▶ _EXERCISE DATA_:
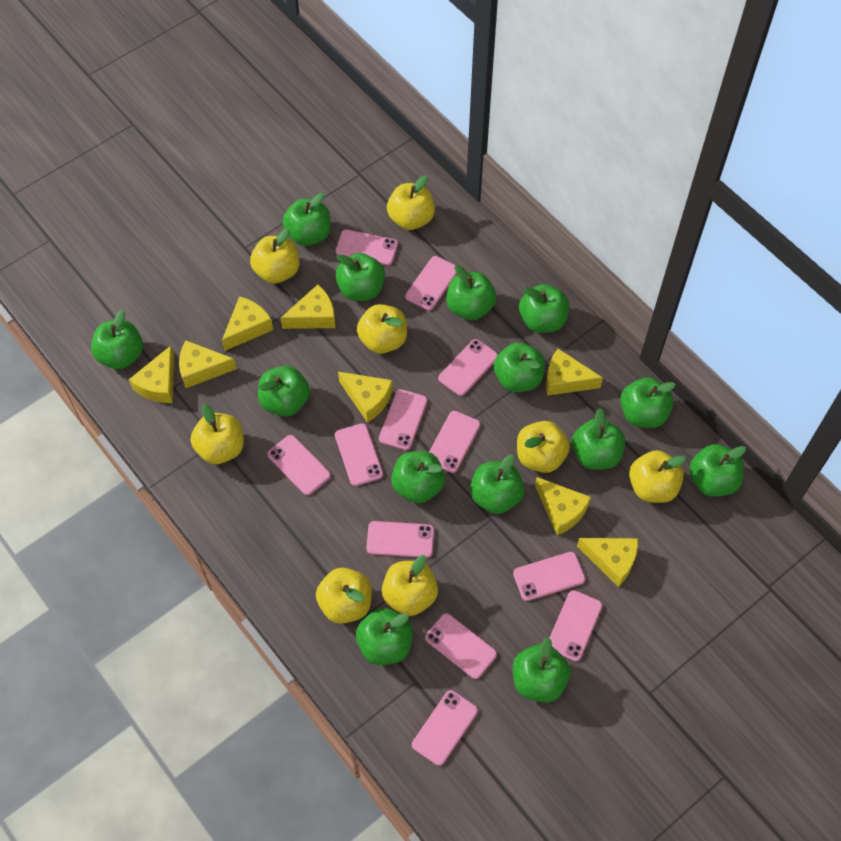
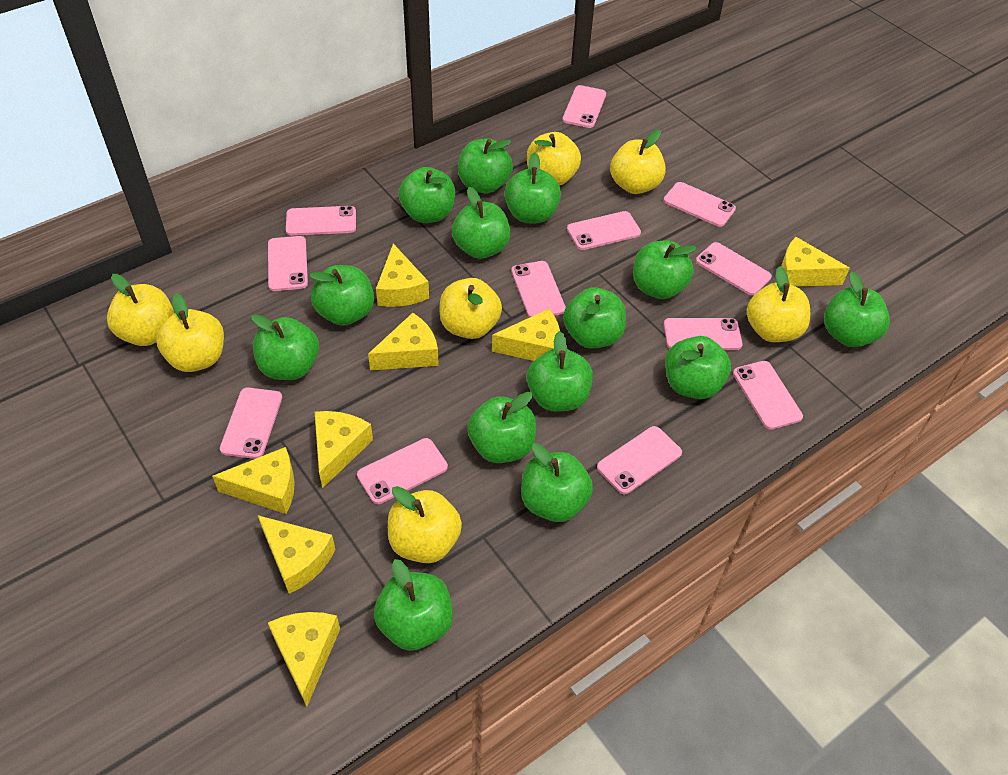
yellow apple: 8 -> 7

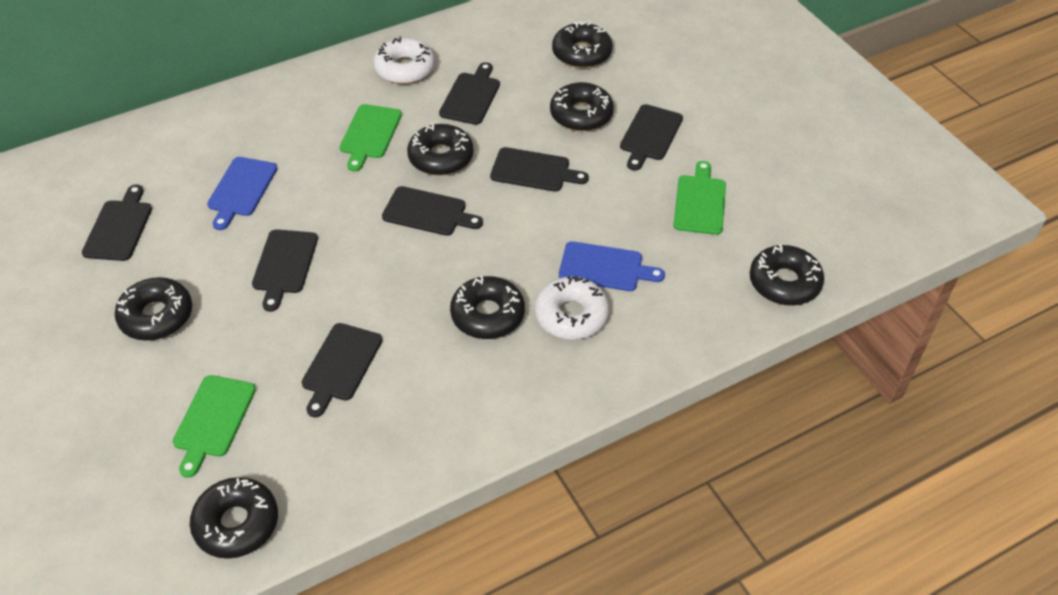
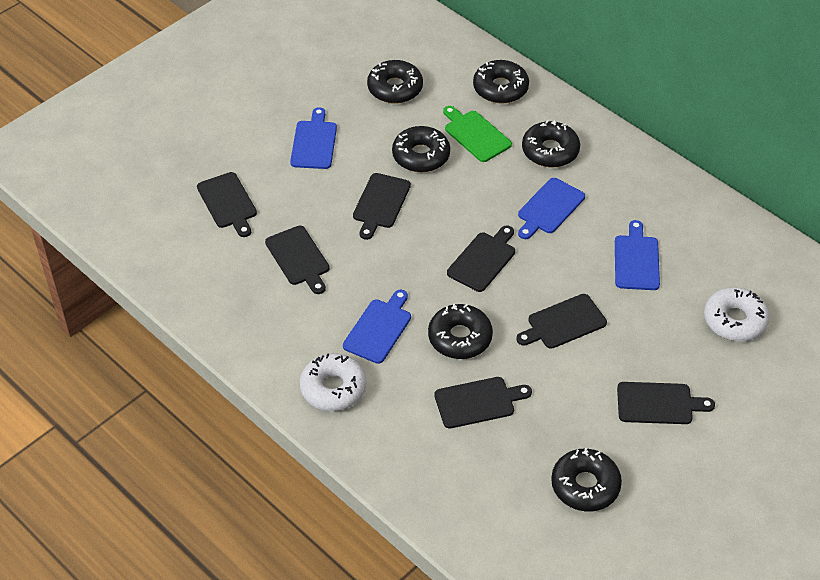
black donut: 7 -> 6
blue cutting board: 2 -> 4
green cutting board: 3 -> 1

▶ _YOUR GOAL_: Set down only the line containing "black donut: 7 -> 6" and the lines after it through the end, exactly as they appear above.

▶ _REPLY TO THE EXERCISE_:
black donut: 7 -> 6
blue cutting board: 2 -> 4
green cutting board: 3 -> 1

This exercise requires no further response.